Please show each line of the listing where "purple" is present.

----- PROVIDED DATA

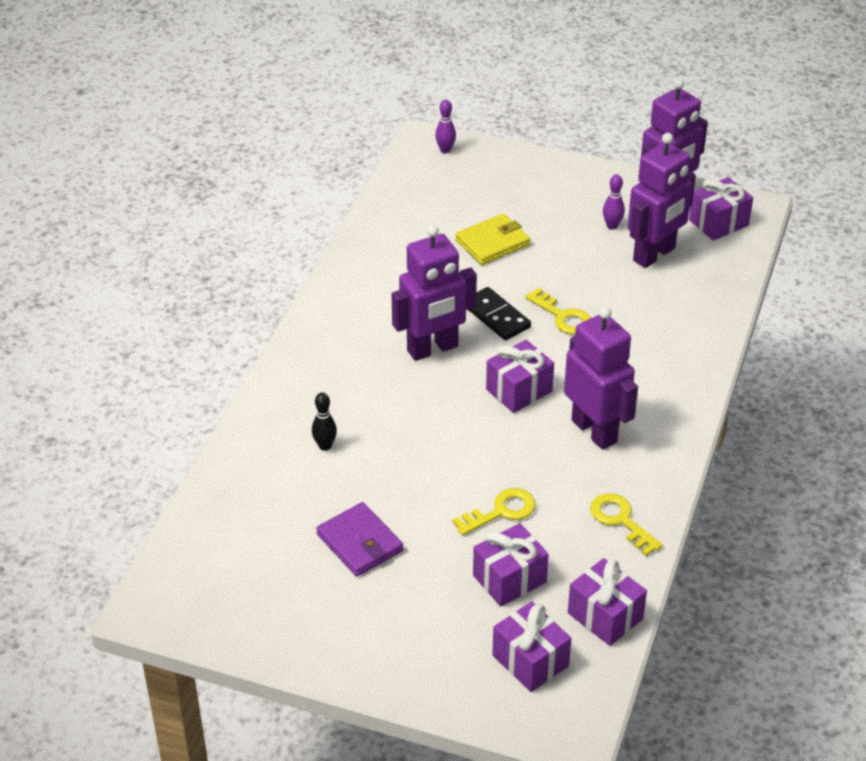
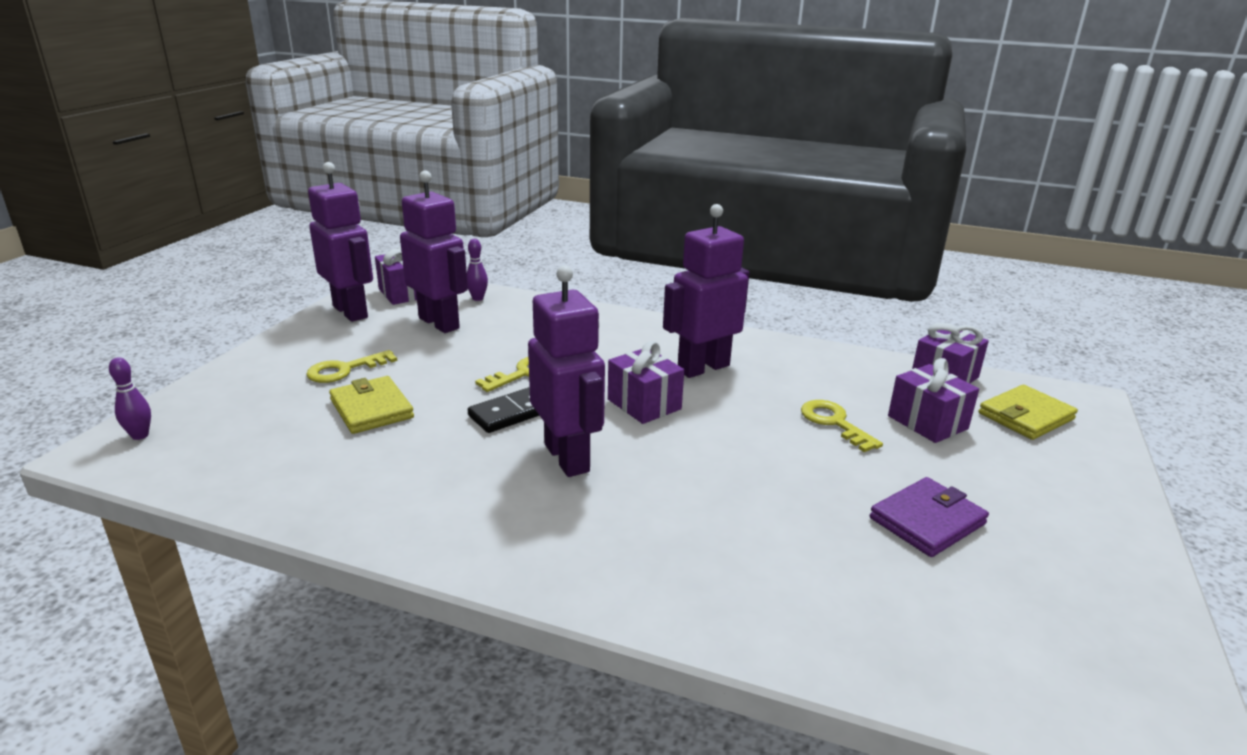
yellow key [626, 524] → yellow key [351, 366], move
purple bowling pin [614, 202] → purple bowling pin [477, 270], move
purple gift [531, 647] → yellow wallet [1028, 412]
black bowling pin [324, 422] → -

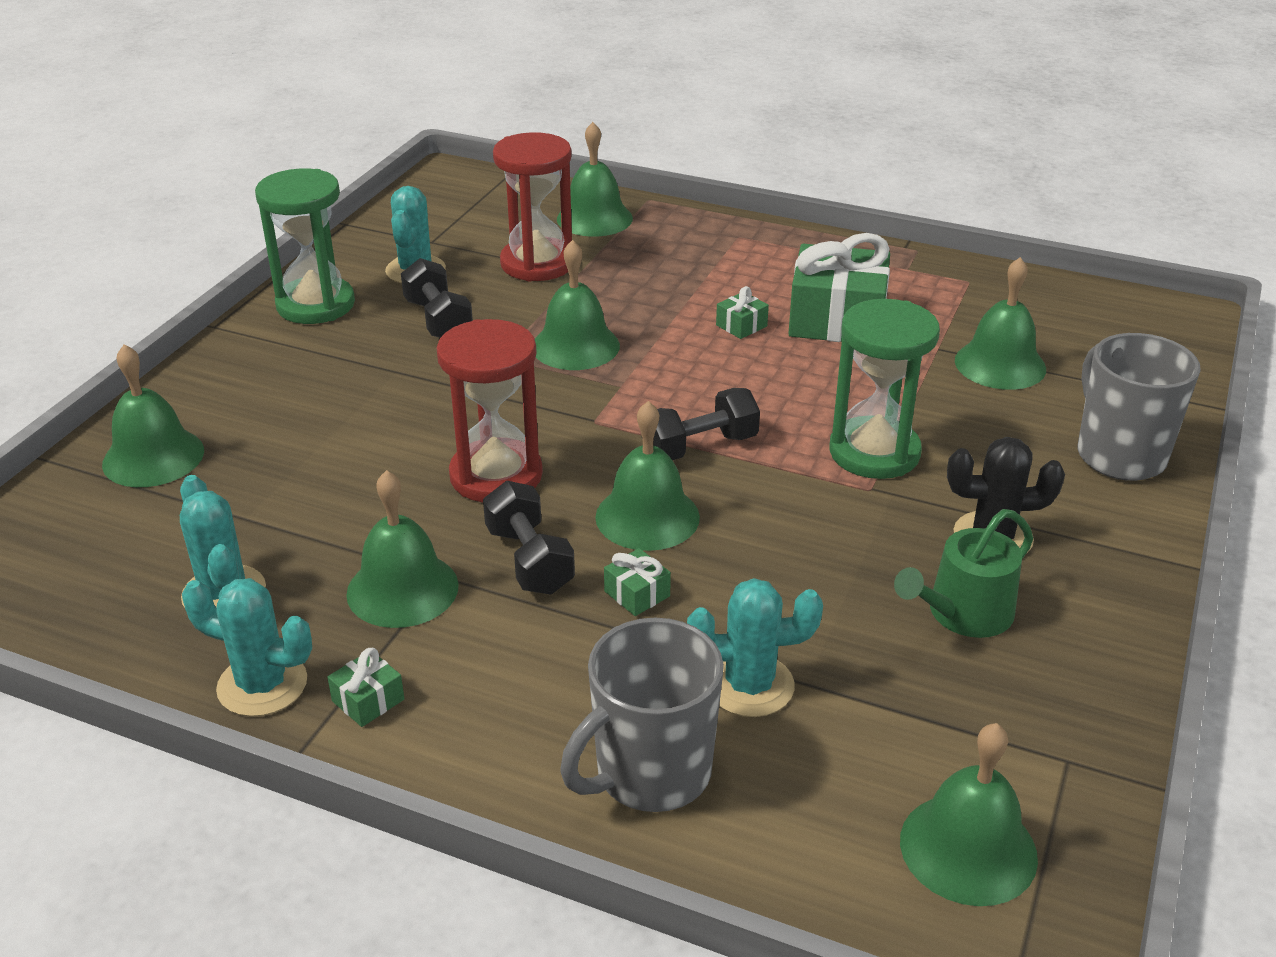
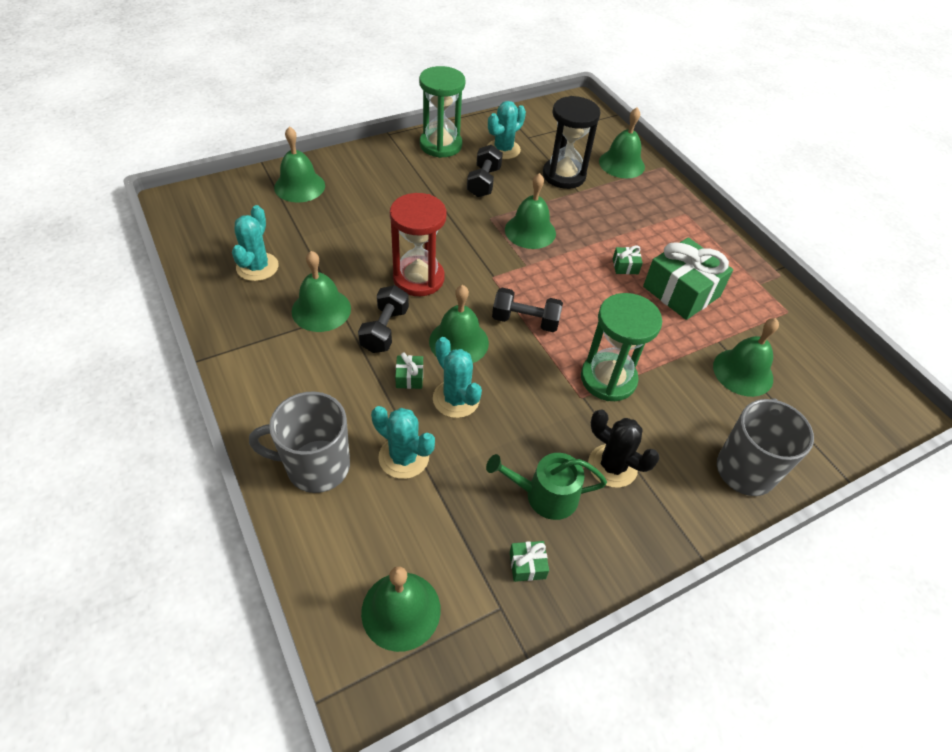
turquoise cactus [247, 647] → turquoise cactus [457, 377], move
green gift [365, 687] → green gift [529, 561], move
red hourglass [532, 206] → black hourglass [572, 142]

----------

**RESPONSE TO THIS EXERCISE:**
purple bowling pin [614, 202] → purple bowling pin [477, 270], move
purple gift [531, 647] → yellow wallet [1028, 412]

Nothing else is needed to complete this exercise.